# Exercise goal
What is needed is an exact copy of every entry below, minus the images.

# Records to use

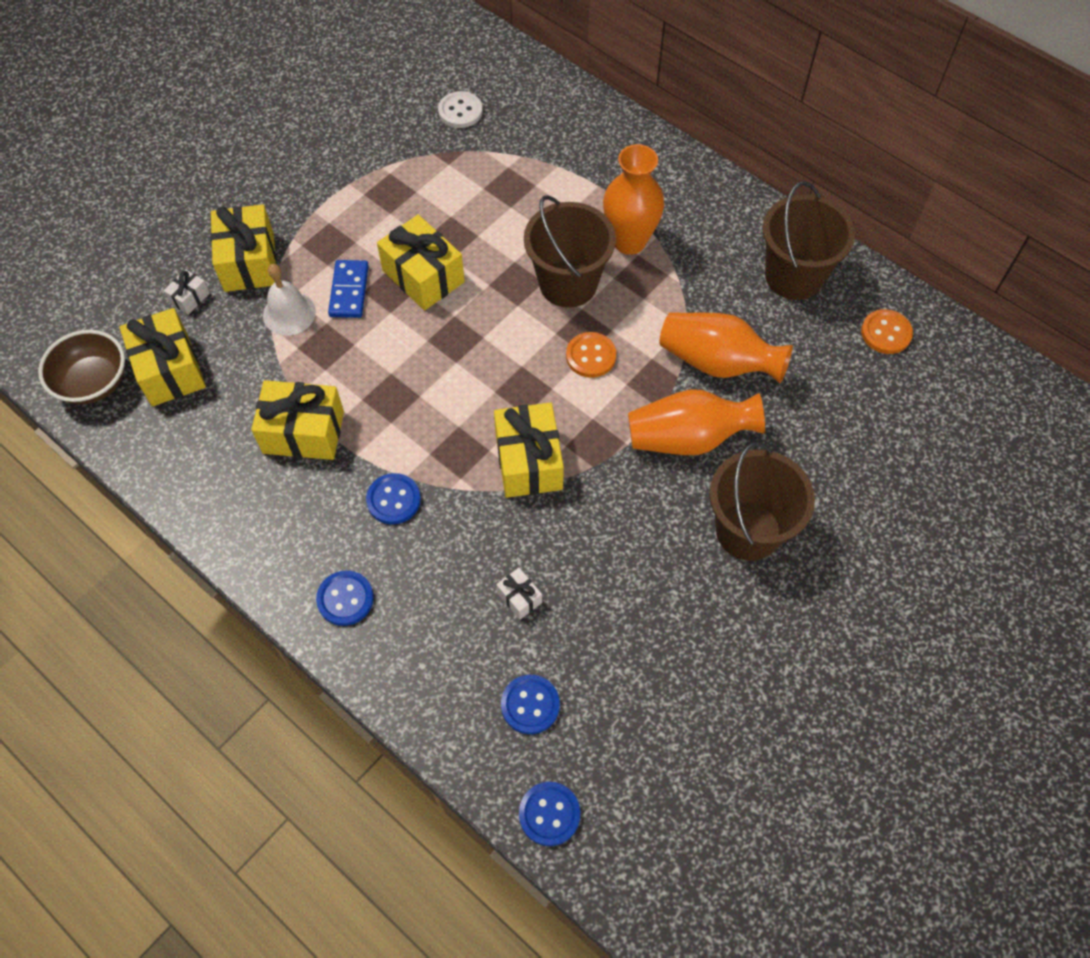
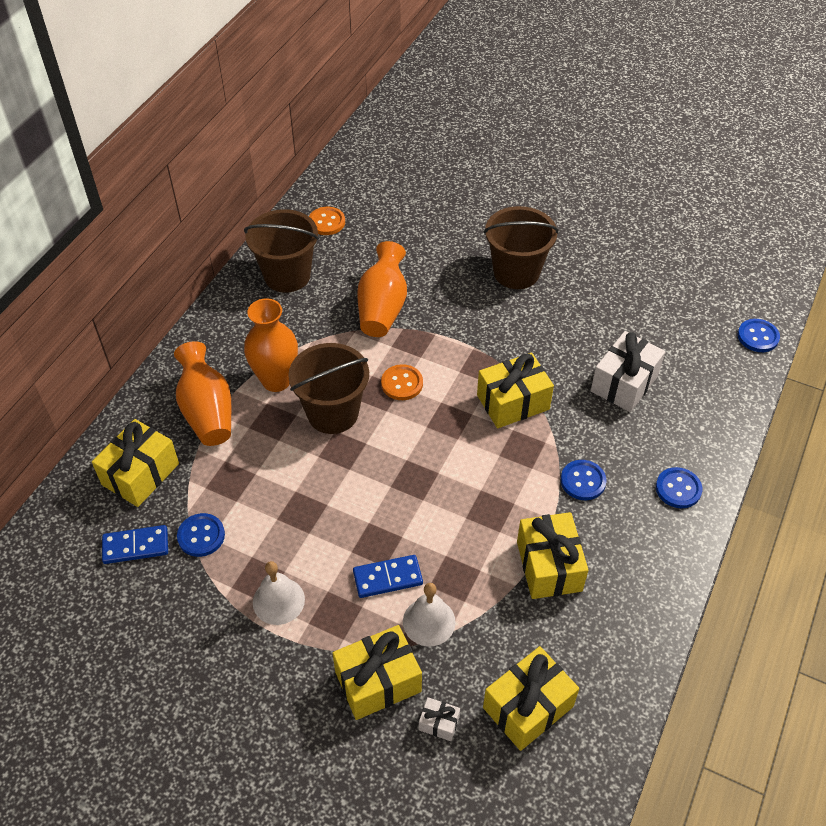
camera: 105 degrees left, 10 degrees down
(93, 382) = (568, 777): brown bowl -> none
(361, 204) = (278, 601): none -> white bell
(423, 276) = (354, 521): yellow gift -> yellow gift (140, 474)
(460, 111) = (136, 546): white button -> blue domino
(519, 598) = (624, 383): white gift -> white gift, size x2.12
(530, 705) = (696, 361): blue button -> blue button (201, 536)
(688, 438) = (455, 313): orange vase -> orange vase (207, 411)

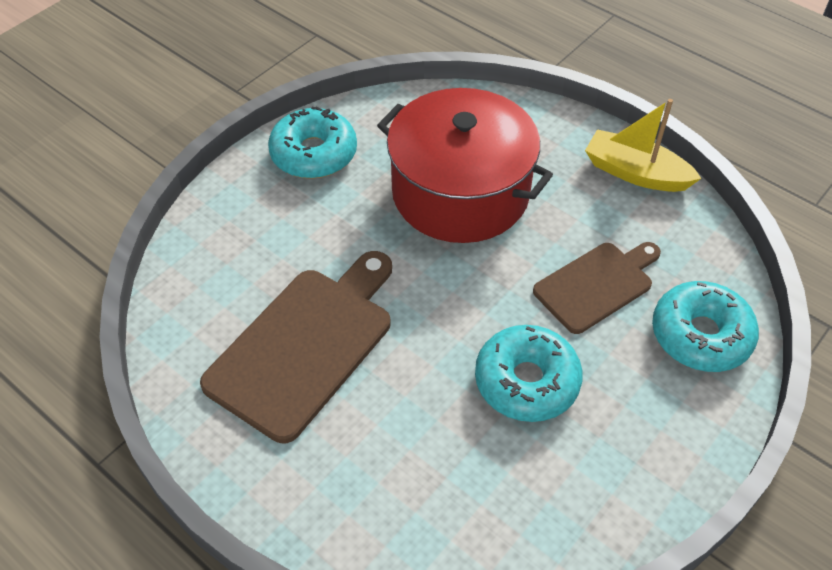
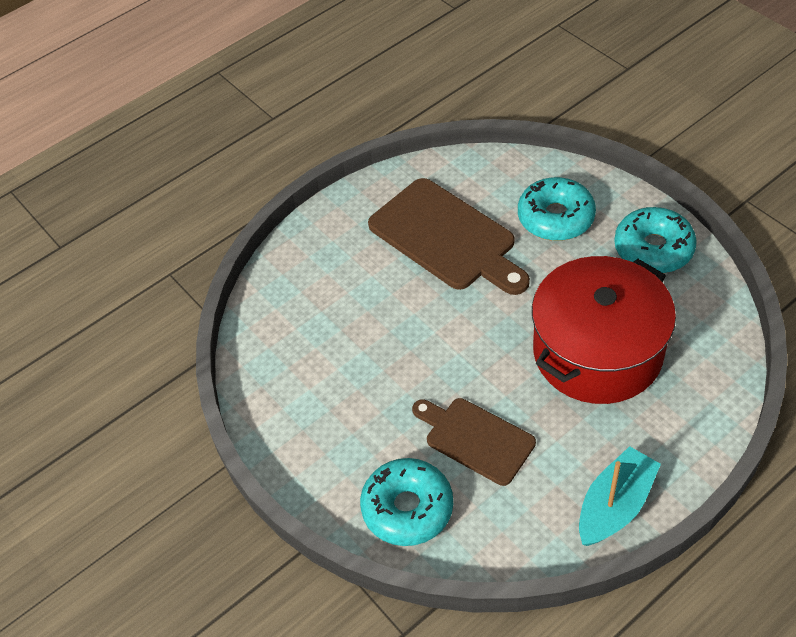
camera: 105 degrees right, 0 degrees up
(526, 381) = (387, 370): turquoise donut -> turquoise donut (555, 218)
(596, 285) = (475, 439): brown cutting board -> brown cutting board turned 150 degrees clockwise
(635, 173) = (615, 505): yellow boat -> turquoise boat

# Answer to this task
camera: 105 degrees left, 10 degrees down
(93, 382) = (568, 777): brown bowl -> none
(361, 204) = (278, 601): none -> white bell
(423, 276) = (354, 521): yellow gift -> yellow gift (140, 474)
(460, 111) = (136, 546): white button -> blue domino
(519, 598) = (624, 383): white gift -> white gift, size x2.12
(530, 705) = (696, 361): blue button -> blue button (201, 536)
(688, 438) = (455, 313): orange vase -> orange vase (207, 411)

camera: 105 degrees right, 0 degrees up
(526, 381) = (387, 370): turquoise donut -> turquoise donut (555, 218)
(596, 285) = (475, 439): brown cutting board -> brown cutting board turned 150 degrees clockwise
(635, 173) = (615, 505): yellow boat -> turquoise boat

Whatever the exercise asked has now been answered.